DATA –
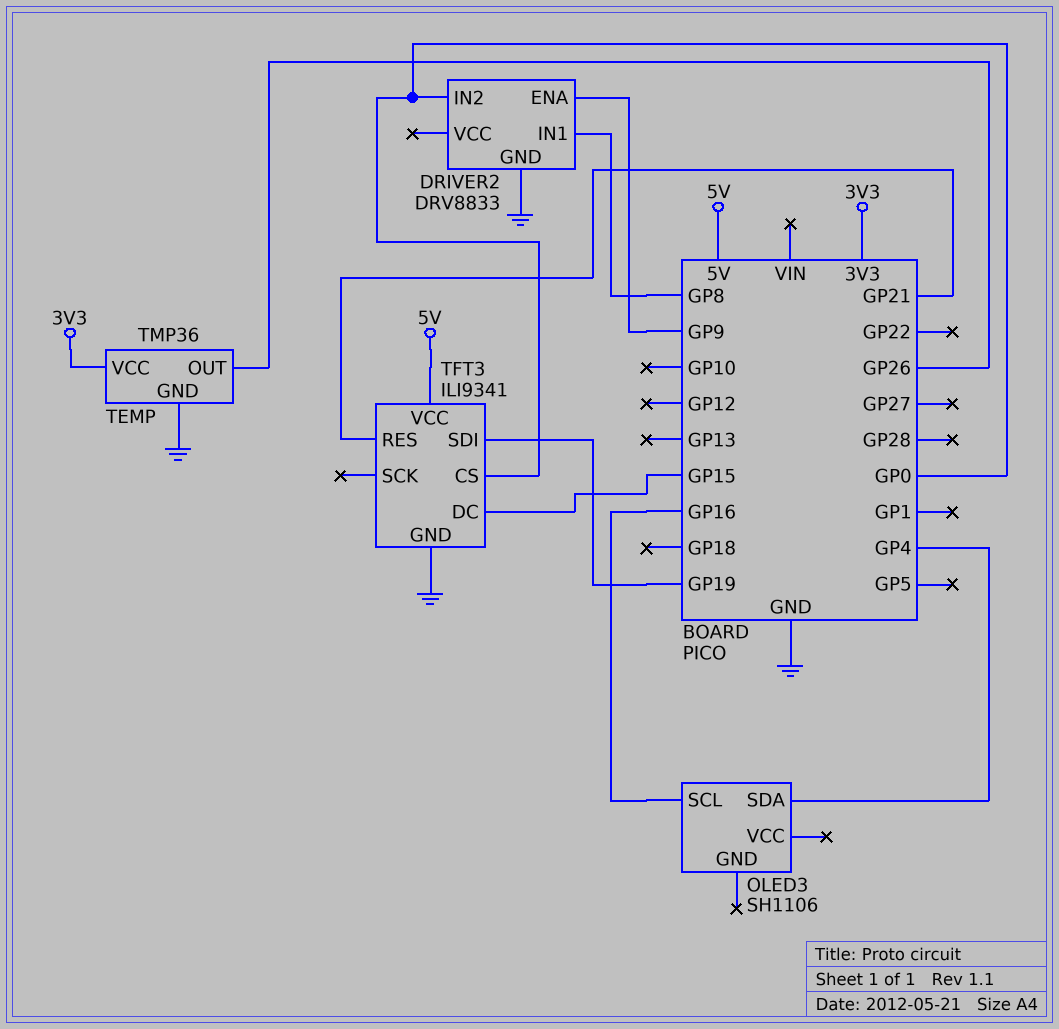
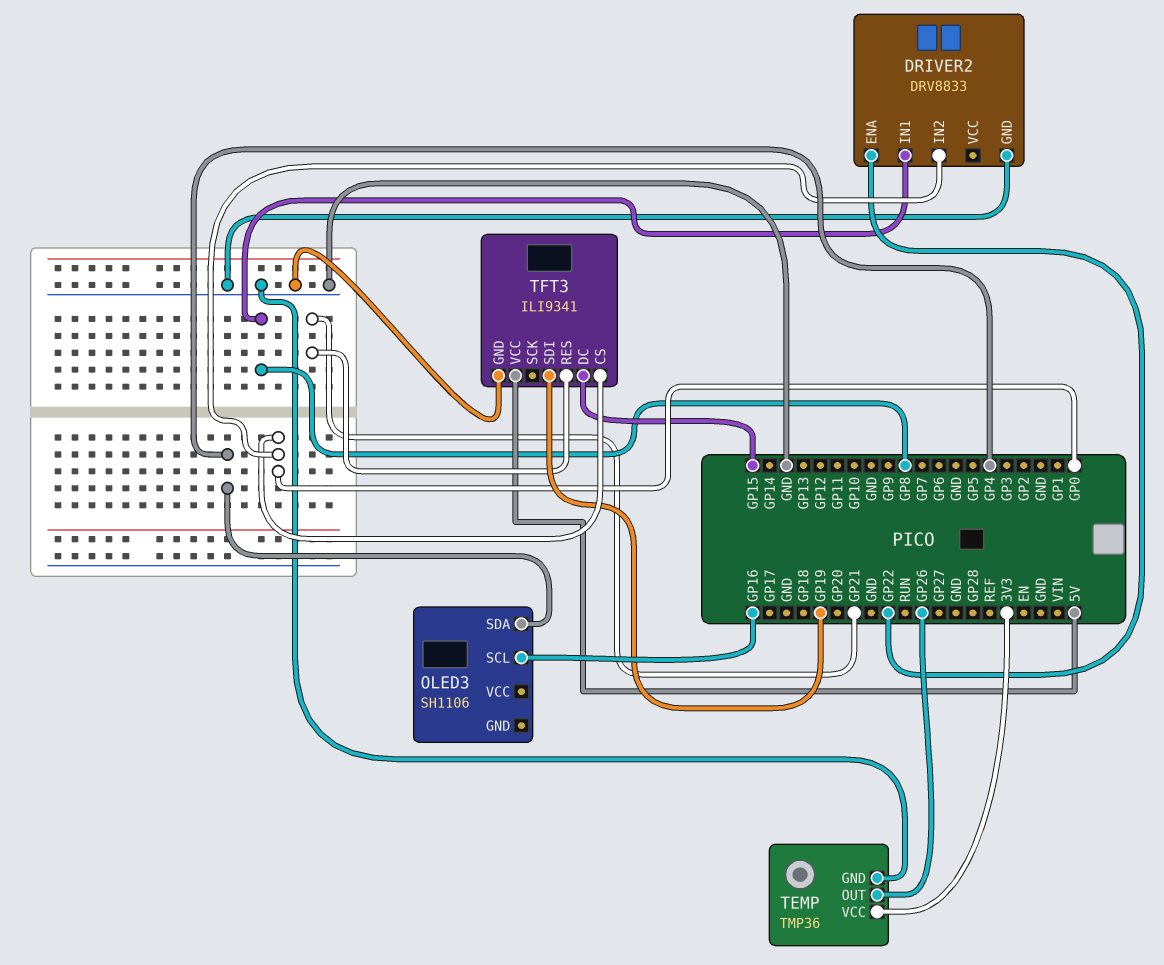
DRIVER2 pin ENA: GP9 -> GP22

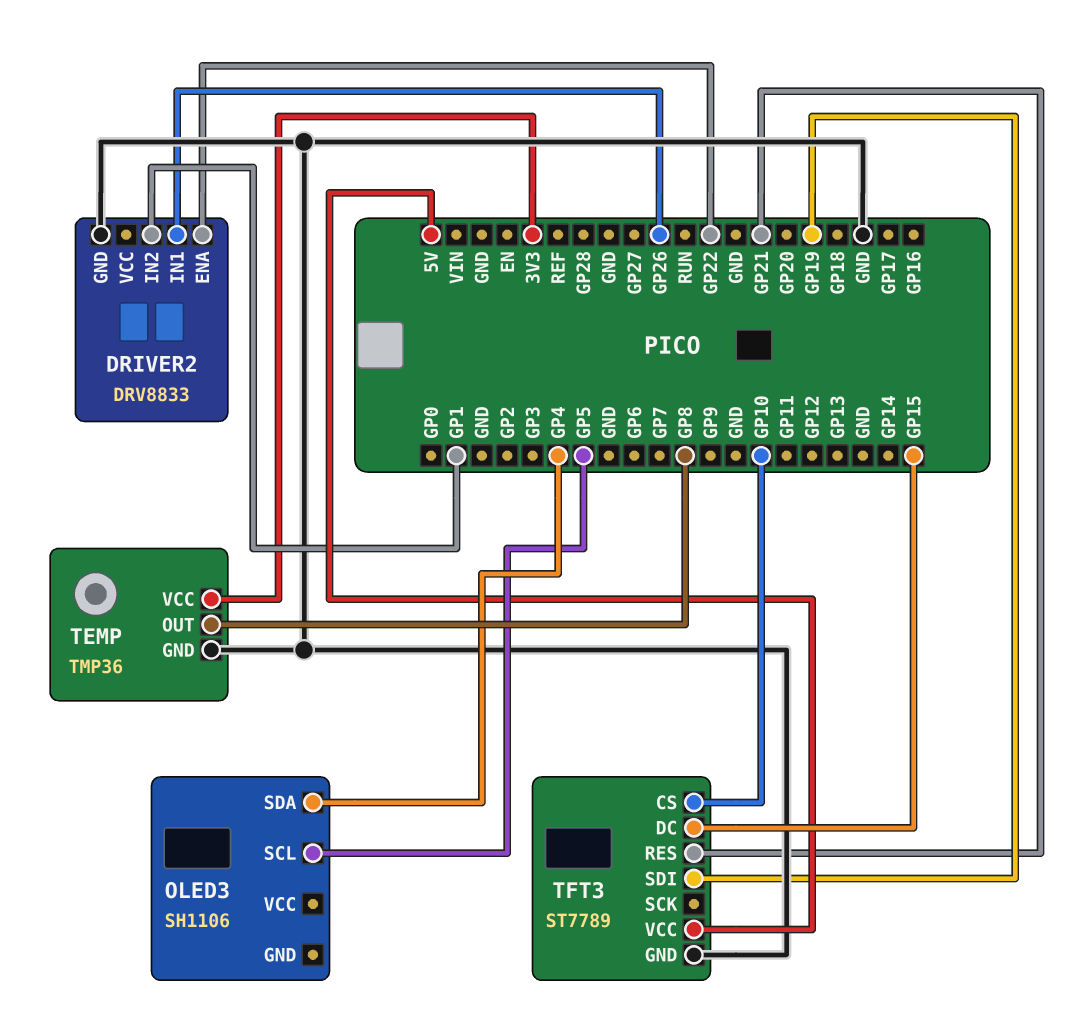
DRIVER2 pin IN1: GP8 -> GP26
DRIVER2 pin IN2: GP0 -> GP1
OLED3 pin SCL: GP16 -> GP5
TEMP pin OUT: GP26 -> GP8
TFT3: ILI9341 -> ST7789
TFT3 pin CS: GP0 -> GP10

PROBLEM TO SOLVE –
A word-for-word copy of the listing is needed. It must not include the pictures.

ANSWER BOX –
DRIVER2 pin ENA: GP9 -> GP22

DRIVER2 pin IN1: GP8 -> GP26
DRIVER2 pin IN2: GP0 -> GP1
OLED3 pin SCL: GP16 -> GP5
TEMP pin OUT: GP26 -> GP8
TFT3: ILI9341 -> ST7789
TFT3 pin CS: GP0 -> GP10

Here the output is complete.